> **YOUR GOAL**:
Copy the data exactly as it appears, and do not include any pictures.

> **EXCERPTED RECORDS**:
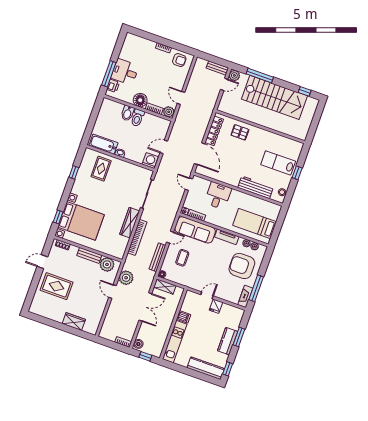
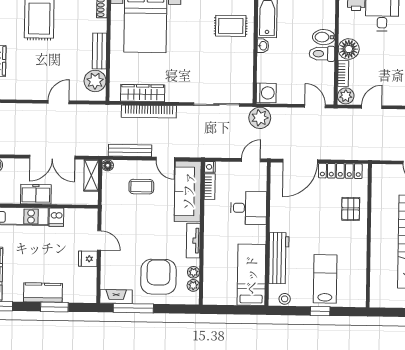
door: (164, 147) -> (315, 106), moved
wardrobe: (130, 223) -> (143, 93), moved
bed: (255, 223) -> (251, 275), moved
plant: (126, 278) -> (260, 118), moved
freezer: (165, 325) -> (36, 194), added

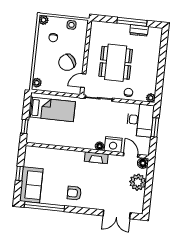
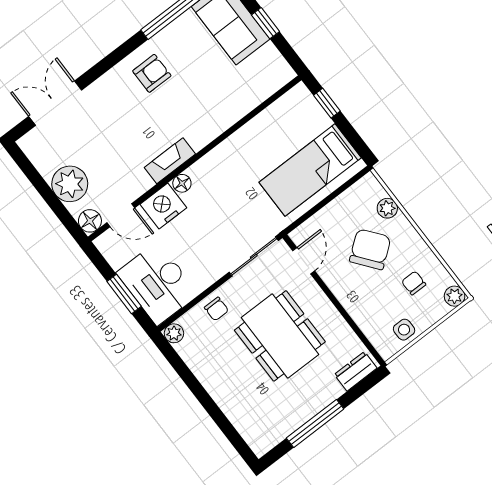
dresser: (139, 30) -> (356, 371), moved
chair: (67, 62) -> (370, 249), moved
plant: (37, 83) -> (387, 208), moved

> **RESPONSE TO THE TASK**:
door: (164, 147) -> (315, 106), moved
wardrobe: (130, 223) -> (143, 93), moved
bed: (255, 223) -> (251, 275), moved
plant: (126, 278) -> (260, 118), moved
freezer: (165, 325) -> (36, 194), added

dresser: (139, 30) -> (356, 371), moved
chair: (67, 62) -> (370, 249), moved
plant: (37, 83) -> (387, 208), moved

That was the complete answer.